The records START
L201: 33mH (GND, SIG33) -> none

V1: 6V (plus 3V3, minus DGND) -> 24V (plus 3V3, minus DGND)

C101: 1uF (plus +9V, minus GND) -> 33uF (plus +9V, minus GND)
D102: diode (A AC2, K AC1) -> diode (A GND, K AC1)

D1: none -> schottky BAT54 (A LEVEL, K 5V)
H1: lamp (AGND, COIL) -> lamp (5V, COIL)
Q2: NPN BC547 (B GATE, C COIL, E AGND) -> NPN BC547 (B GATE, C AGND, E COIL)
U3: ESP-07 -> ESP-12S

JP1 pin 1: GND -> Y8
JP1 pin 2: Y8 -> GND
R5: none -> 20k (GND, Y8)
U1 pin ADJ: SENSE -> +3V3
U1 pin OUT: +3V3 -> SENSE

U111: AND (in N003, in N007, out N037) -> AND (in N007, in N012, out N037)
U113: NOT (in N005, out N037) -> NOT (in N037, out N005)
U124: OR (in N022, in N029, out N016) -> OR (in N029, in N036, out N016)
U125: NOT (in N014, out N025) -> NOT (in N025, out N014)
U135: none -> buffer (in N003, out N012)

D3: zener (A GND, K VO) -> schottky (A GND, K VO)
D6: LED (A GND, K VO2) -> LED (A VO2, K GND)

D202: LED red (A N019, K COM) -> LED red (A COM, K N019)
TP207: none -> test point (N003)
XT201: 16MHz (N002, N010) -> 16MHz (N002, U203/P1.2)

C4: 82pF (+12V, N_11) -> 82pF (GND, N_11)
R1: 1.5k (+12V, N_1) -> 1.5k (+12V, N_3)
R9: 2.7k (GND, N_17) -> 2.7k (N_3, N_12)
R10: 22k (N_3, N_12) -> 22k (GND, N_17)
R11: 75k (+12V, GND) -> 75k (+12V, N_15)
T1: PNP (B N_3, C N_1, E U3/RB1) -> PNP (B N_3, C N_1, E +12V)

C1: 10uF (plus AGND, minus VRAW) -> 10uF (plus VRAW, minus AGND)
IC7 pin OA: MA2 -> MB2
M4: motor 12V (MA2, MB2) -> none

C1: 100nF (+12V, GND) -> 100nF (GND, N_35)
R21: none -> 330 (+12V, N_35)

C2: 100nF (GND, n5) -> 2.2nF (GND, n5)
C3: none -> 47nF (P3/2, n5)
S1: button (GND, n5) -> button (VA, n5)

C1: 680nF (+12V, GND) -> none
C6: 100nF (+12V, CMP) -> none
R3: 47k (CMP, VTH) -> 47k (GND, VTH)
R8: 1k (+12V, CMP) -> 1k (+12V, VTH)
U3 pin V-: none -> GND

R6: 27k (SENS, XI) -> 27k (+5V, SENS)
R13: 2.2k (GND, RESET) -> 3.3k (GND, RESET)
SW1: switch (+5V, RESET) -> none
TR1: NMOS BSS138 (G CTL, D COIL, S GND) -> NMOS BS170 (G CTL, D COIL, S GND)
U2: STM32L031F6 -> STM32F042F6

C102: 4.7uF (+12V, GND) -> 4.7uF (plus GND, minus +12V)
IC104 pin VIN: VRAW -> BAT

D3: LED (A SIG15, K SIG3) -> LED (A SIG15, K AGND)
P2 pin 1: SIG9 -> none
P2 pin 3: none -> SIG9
The records END
Beginning with the line containing "U3: ESP-07 -> ESP-12S" and ending with the line containing "U111: AND (in", extract those lines exactly from the listing above, and only those.

▶ _Output_:
U3: ESP-07 -> ESP-12S

JP1 pin 1: GND -> Y8
JP1 pin 2: Y8 -> GND
R5: none -> 20k (GND, Y8)
U1 pin ADJ: SENSE -> +3V3
U1 pin OUT: +3V3 -> SENSE

U111: AND (in N003, in N007, out N037) -> AND (in N007, in N012, out N037)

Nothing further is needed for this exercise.